• _EXTRACTED RECORDS_:
****************************************
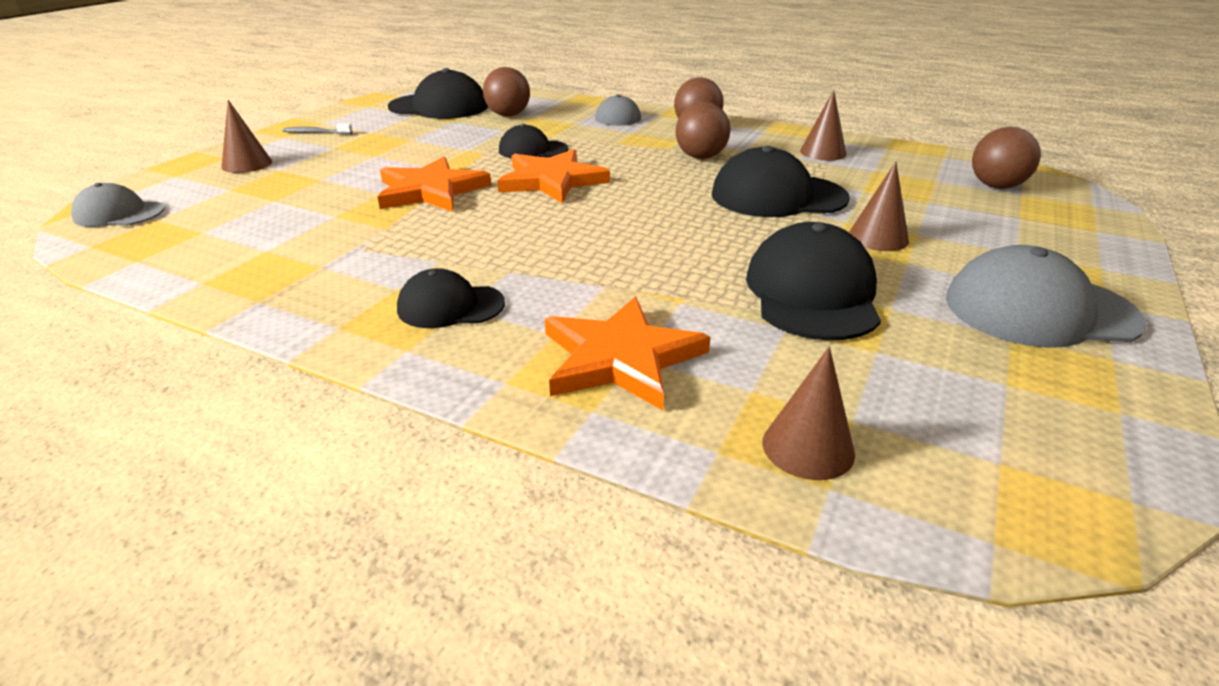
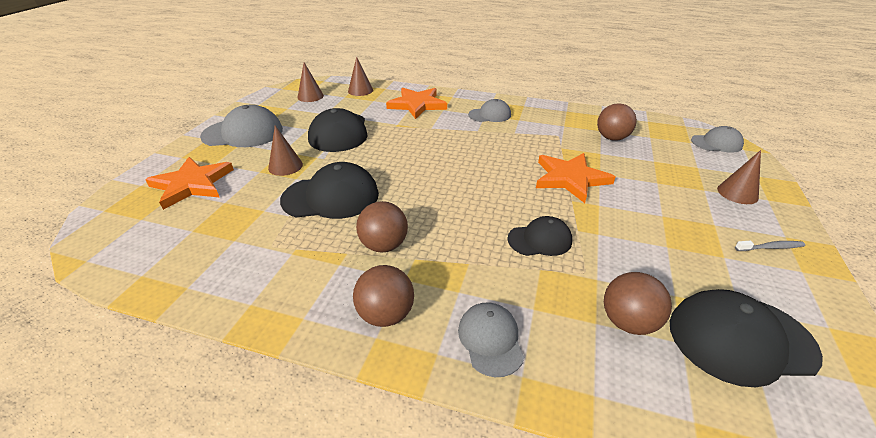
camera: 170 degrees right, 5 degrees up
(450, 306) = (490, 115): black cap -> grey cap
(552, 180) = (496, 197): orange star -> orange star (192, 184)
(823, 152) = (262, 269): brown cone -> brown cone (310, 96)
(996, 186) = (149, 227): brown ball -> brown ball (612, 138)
****************************************
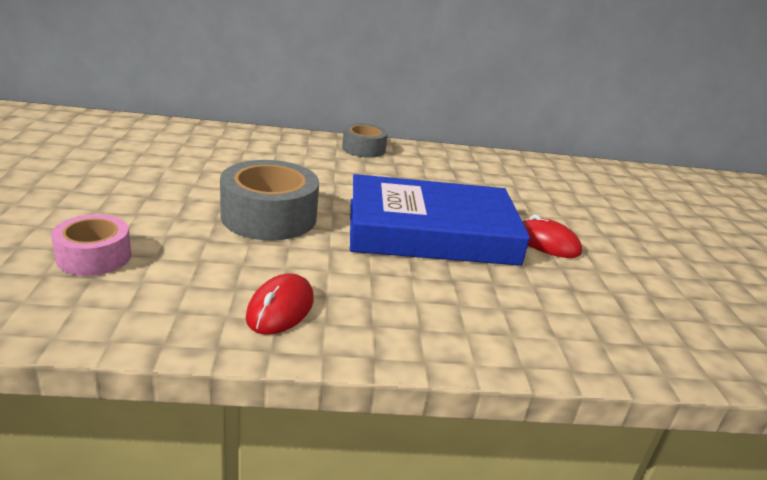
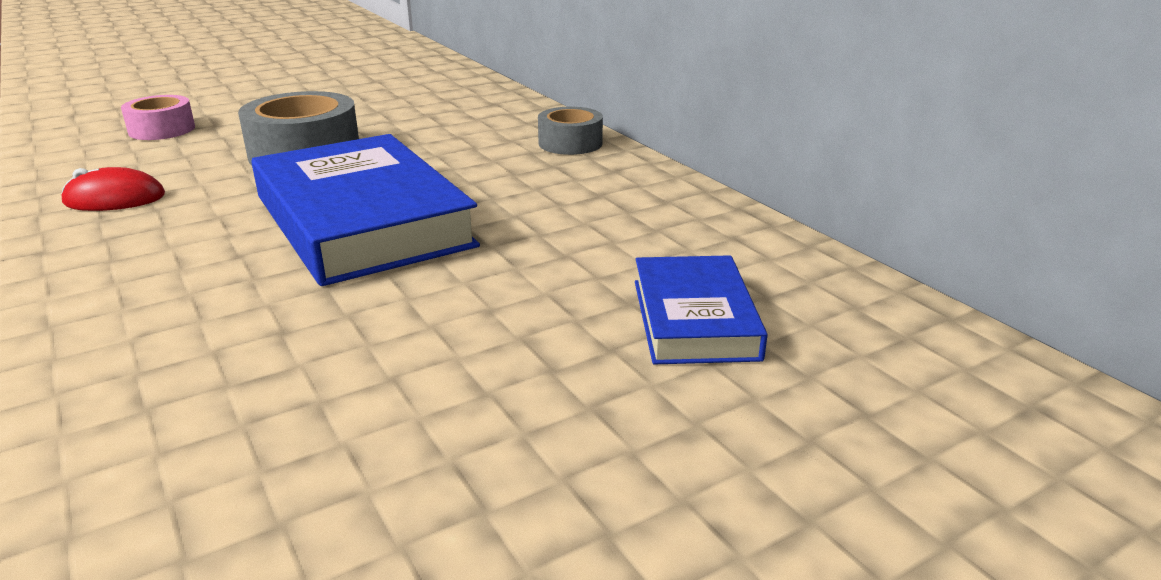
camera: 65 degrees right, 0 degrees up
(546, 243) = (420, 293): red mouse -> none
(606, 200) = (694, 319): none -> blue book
****************************************
• _WHAT TO DO_: What are the lines above, starting at the one with "(450, 306) = (490, 115): black" and ending at the one with "(996, 186) = (149, 227): brown"? Give them again exactly, and only them.

• _RESPONSE_:
(450, 306) = (490, 115): black cap -> grey cap
(552, 180) = (496, 197): orange star -> orange star (192, 184)
(823, 152) = (262, 269): brown cone -> brown cone (310, 96)
(996, 186) = (149, 227): brown ball -> brown ball (612, 138)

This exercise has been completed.